***** DATA SECTION

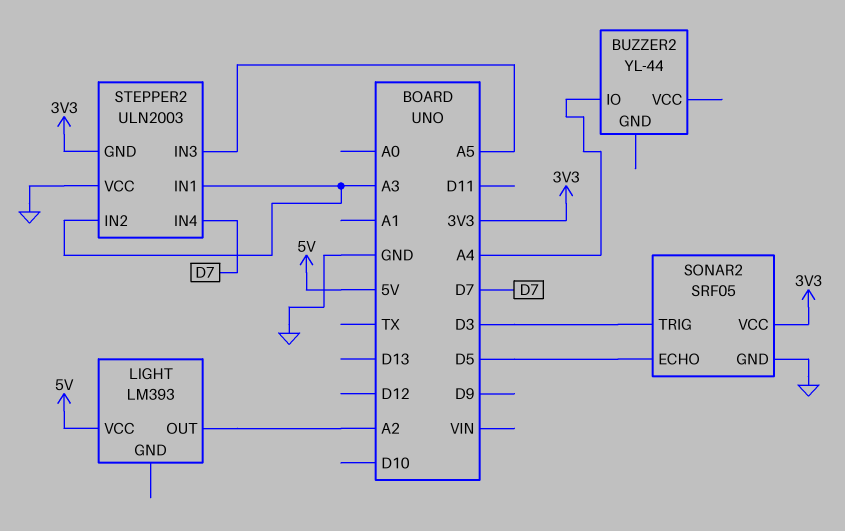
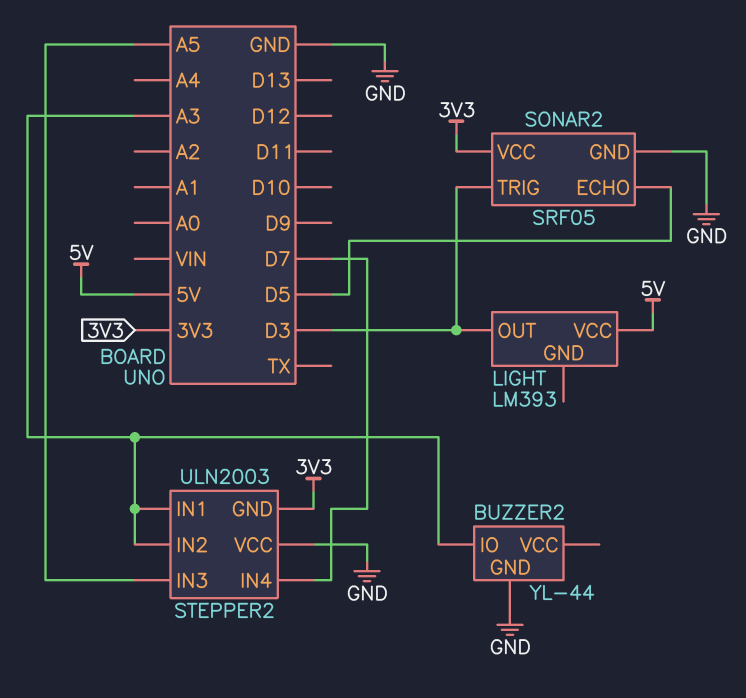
BUZZER2 pin GND: none -> GND
BUZZER2 pin IO: A4 -> A3
LIGHT pin OUT: A2 -> D3

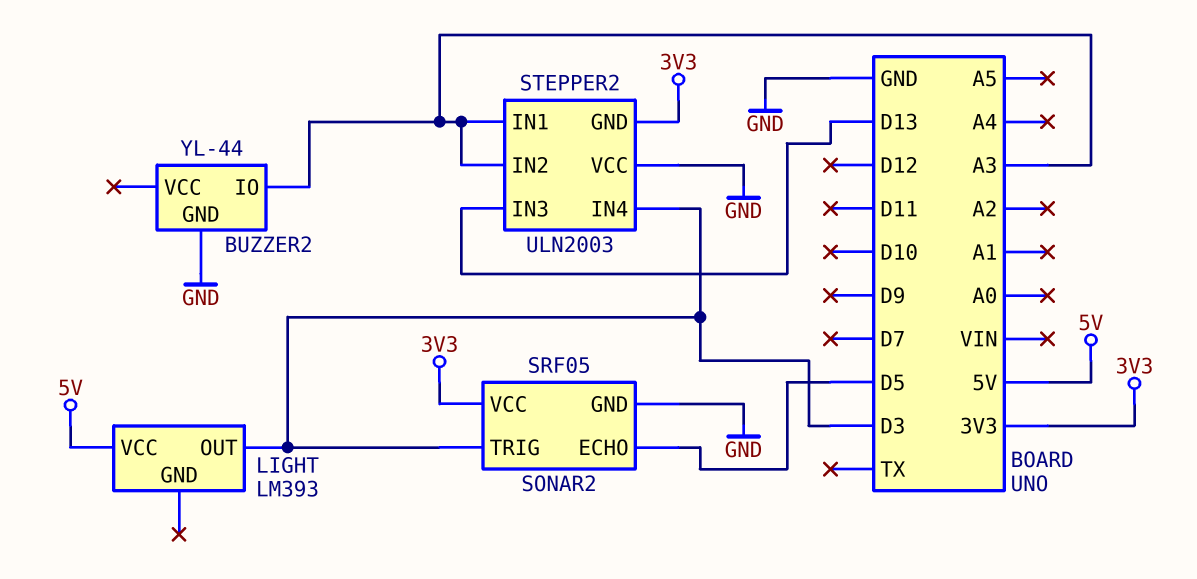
STEPPER2 pin IN3: A5 -> D13
STEPPER2 pin IN4: D7 -> D3

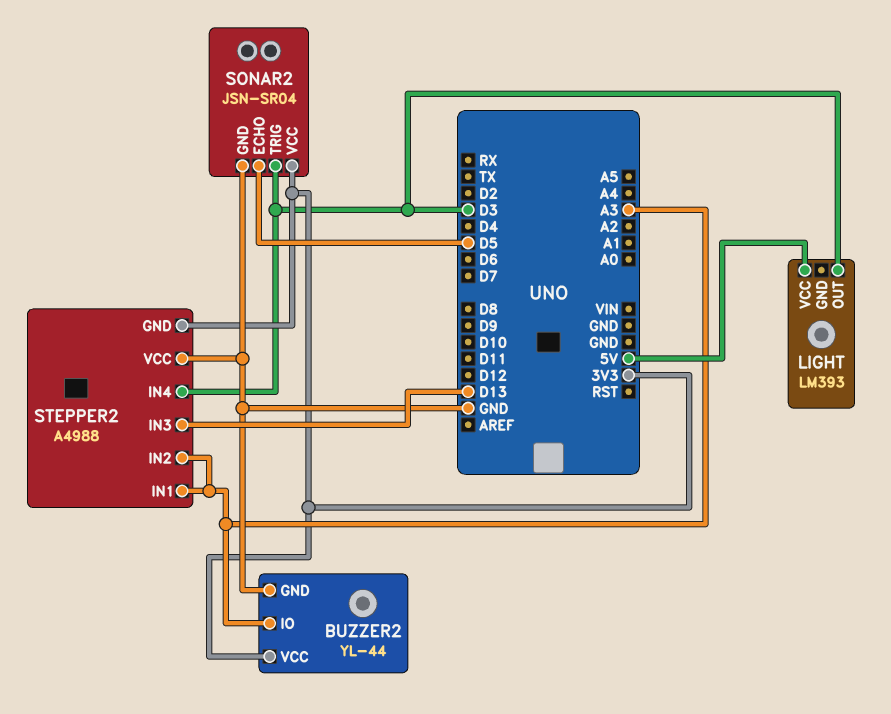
BUZZER2 pin VCC: none -> 3V3
SONAR2: SRF05 -> JSN-SR04
STEPPER2: ULN2003 -> A4988

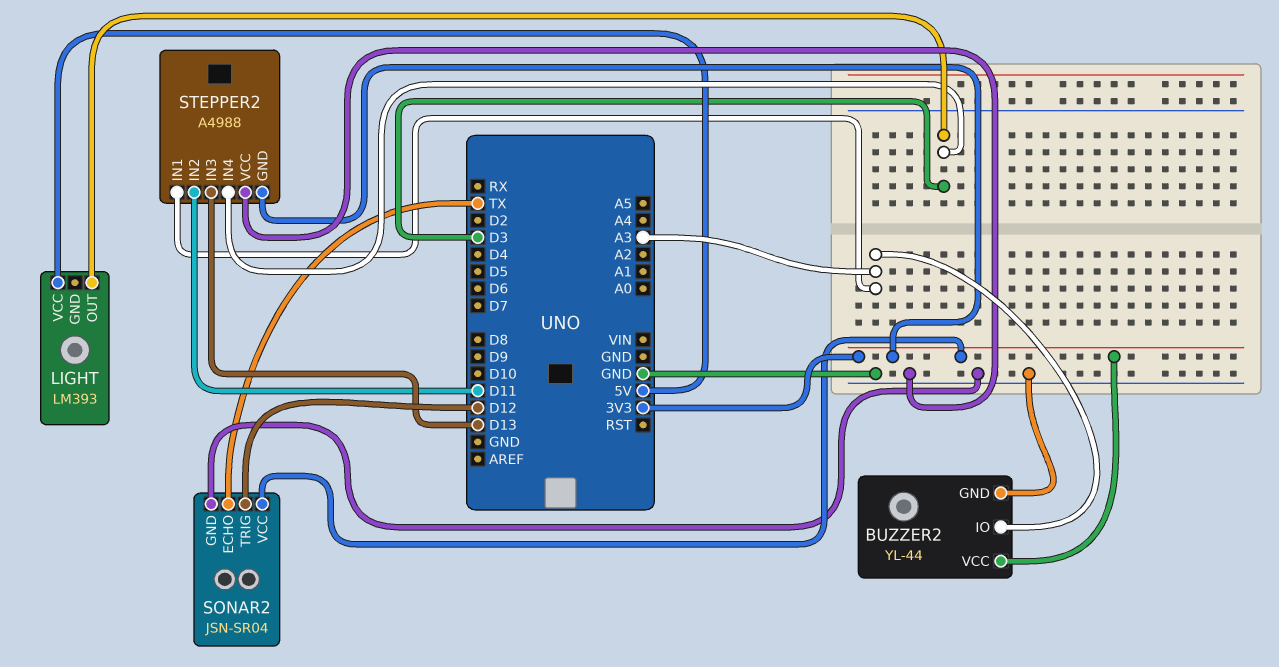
SONAR2 pin ECHO: D5 -> TX
SONAR2 pin TRIG: D3 -> D12
STEPPER2 pin IN2: A3 -> D11

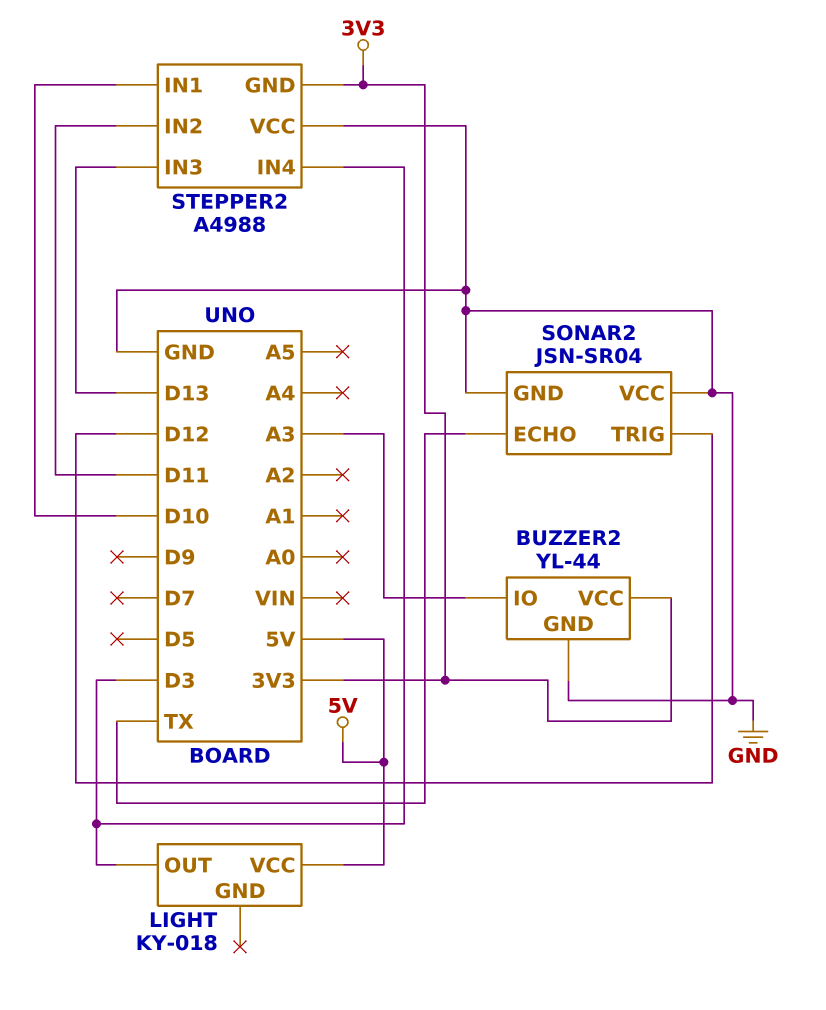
LIGHT: LM393 -> KY-018
SONAR2 pin VCC: 3V3 -> GND
STEPPER2 pin IN1: A3 -> D10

**********

DESCRIPTION OF THE TASK
Repeat word for word only the lines from the line holding "STEPPER2 pin IN4: D7 -> D3" to the final line of the material, both included. Don't carry over any picture.

THE ANSWER
STEPPER2 pin IN4: D7 -> D3

BUZZER2 pin VCC: none -> 3V3
SONAR2: SRF05 -> JSN-SR04
STEPPER2: ULN2003 -> A4988

SONAR2 pin ECHO: D5 -> TX
SONAR2 pin TRIG: D3 -> D12
STEPPER2 pin IN2: A3 -> D11

LIGHT: LM393 -> KY-018
SONAR2 pin VCC: 3V3 -> GND
STEPPER2 pin IN1: A3 -> D10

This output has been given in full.